ABOUT THIS EXERCISE: All lines from the one containing "(718, 300) = (588, 179): green" through the end of the data below must be reproduced exactly, and no others.

---------------

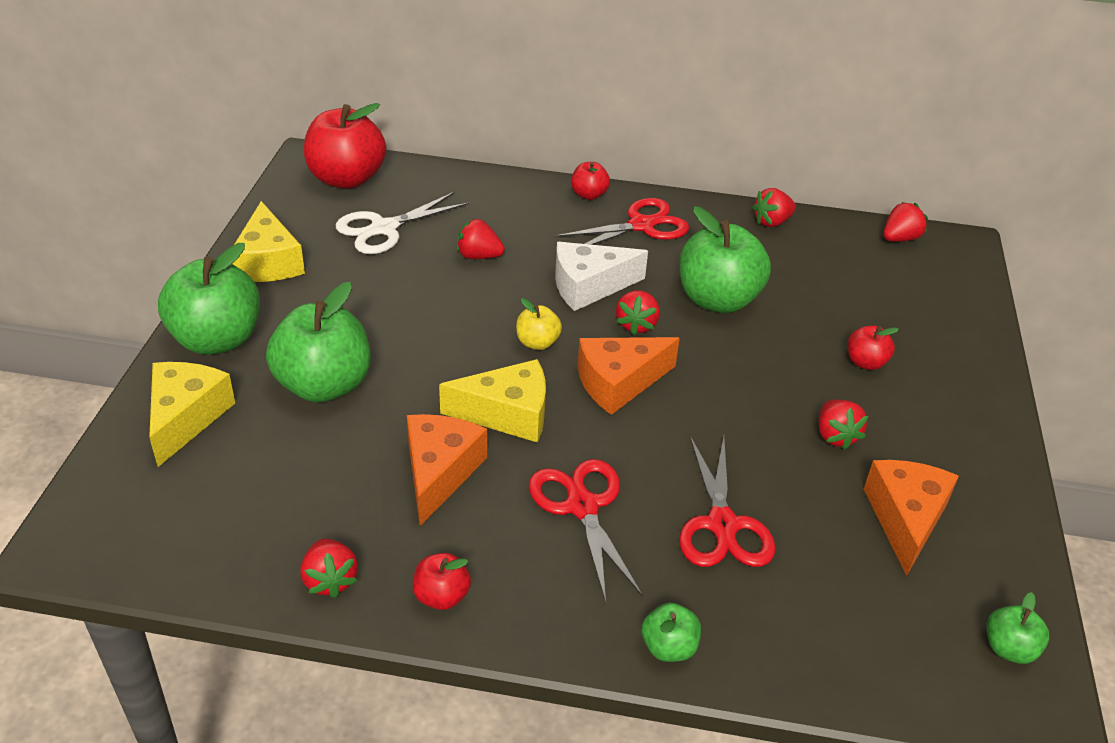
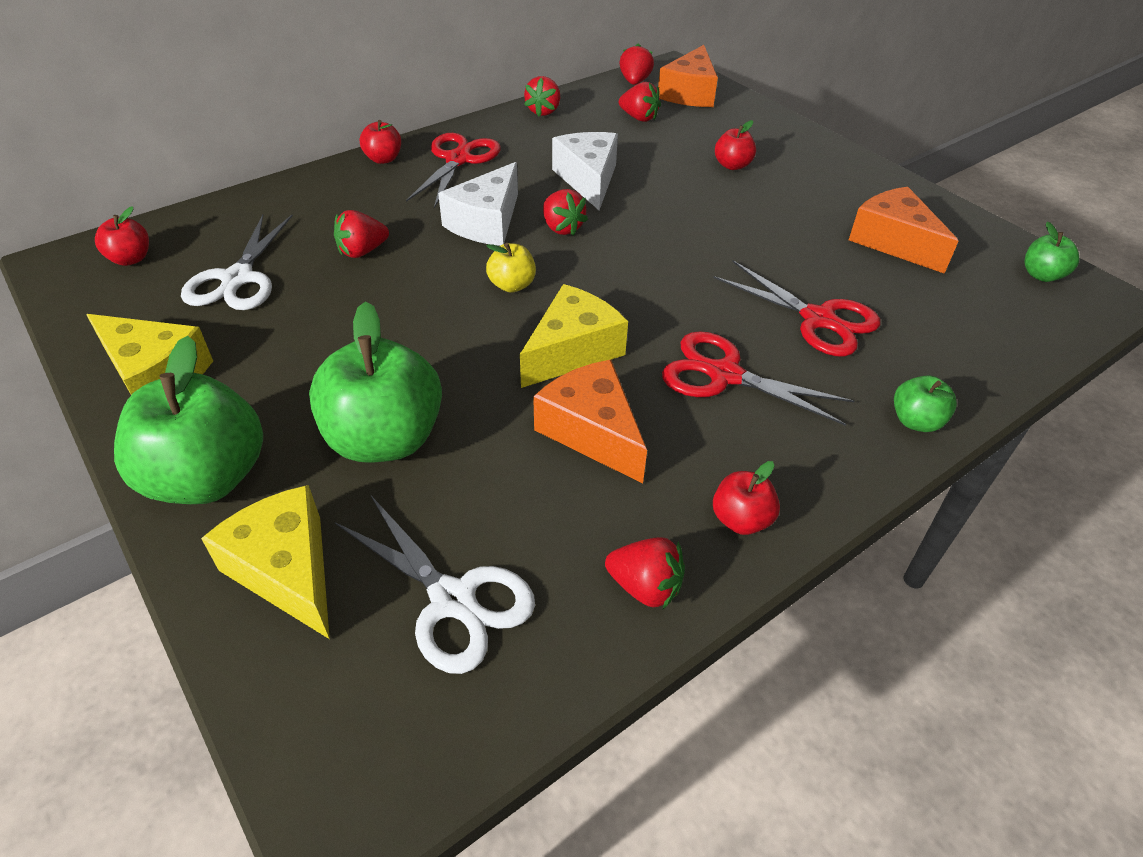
camera: 45 degrees left, 5 degrees up
(233, 498) = (453, 599): none -> white scissors
(346, 179) = (131, 259): red apple -> red apple, size x0.48
(618, 383) = (613, 274): orange cheese -> orange cheese (689, 93)
(718, 300) = (588, 179): green apple -> white cheese
(835, 436) = (786, 219): red strawberry -> red strawberry (639, 118)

---------------

PROBLEM SOLUTION:
(718, 300) = (588, 179): green apple -> white cheese
(835, 436) = (786, 219): red strawberry -> red strawberry (639, 118)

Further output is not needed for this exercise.